• ASSIGNMENT
In the entries below, find the line with "none -> pink plate D2:F2 level 1" and the line with "none -> pink brick F2 level 3". Reproduce those two lines and every line between them exactly, and nothing more.

• MATERIALS PROVIDED
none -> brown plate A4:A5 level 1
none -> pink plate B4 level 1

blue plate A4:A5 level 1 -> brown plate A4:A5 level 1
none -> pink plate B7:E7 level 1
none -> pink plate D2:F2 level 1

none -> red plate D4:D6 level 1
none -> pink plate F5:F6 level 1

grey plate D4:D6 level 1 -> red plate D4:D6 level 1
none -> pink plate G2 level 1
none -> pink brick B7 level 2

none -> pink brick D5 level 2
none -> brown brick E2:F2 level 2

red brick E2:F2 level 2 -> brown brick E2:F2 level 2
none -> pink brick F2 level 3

---

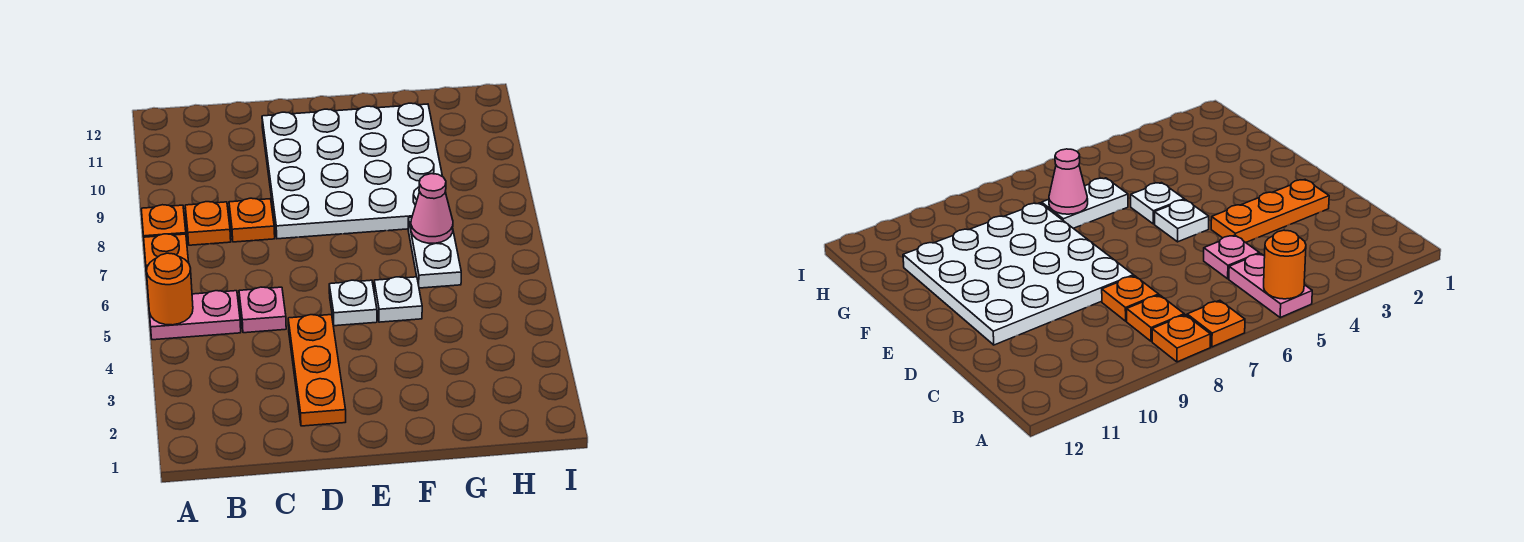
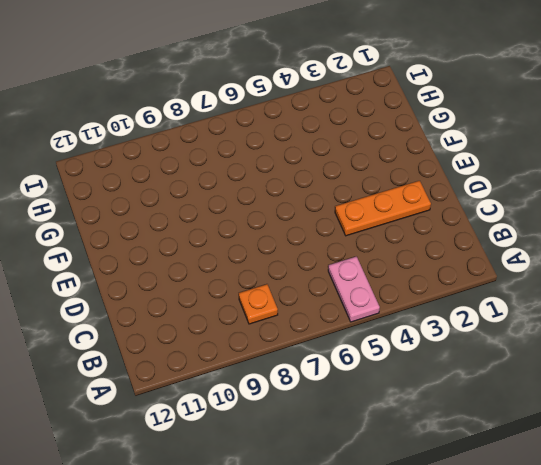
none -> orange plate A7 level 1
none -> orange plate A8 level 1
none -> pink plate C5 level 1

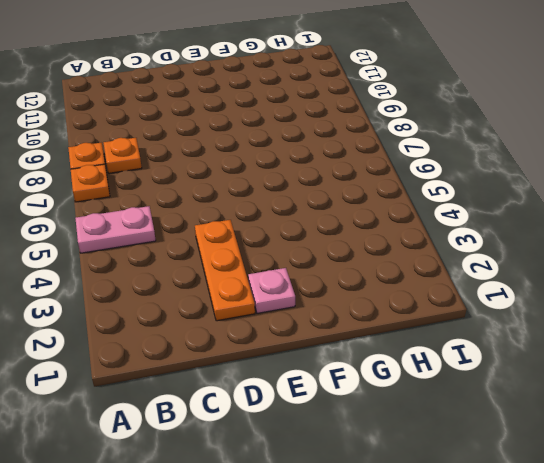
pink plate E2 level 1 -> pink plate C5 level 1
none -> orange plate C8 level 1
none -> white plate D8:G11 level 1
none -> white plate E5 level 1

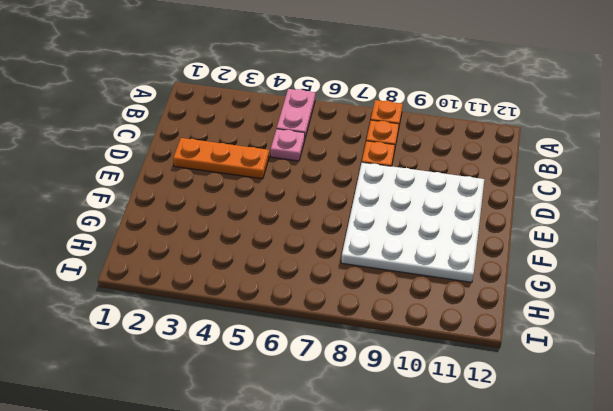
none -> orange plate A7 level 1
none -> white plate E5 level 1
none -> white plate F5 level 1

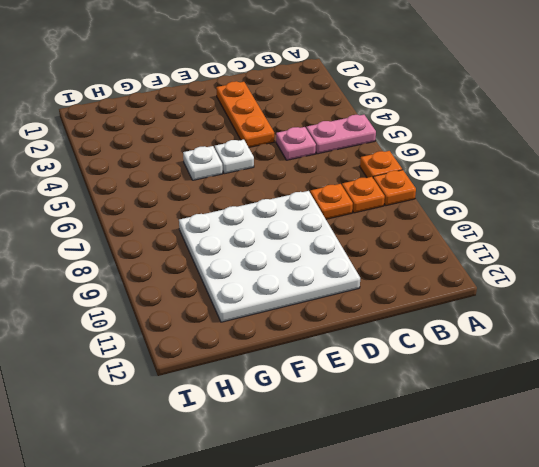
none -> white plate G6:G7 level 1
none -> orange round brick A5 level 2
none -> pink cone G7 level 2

==

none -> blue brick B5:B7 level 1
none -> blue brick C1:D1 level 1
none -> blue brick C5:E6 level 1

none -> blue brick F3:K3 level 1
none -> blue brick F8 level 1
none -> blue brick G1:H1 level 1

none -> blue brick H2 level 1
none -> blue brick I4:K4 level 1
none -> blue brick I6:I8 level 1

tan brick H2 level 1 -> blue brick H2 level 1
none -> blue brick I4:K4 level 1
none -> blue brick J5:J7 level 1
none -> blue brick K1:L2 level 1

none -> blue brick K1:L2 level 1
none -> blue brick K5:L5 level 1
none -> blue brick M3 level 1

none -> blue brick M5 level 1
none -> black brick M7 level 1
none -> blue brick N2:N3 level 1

• SOLUTION TO THIS TASK
none -> pink plate D2:F2 level 1

none -> red plate D4:D6 level 1
none -> pink plate F5:F6 level 1

grey plate D4:D6 level 1 -> red plate D4:D6 level 1
none -> pink plate G2 level 1
none -> pink brick B7 level 2

none -> pink brick D5 level 2
none -> brown brick E2:F2 level 2

red brick E2:F2 level 2 -> brown brick E2:F2 level 2
none -> pink brick F2 level 3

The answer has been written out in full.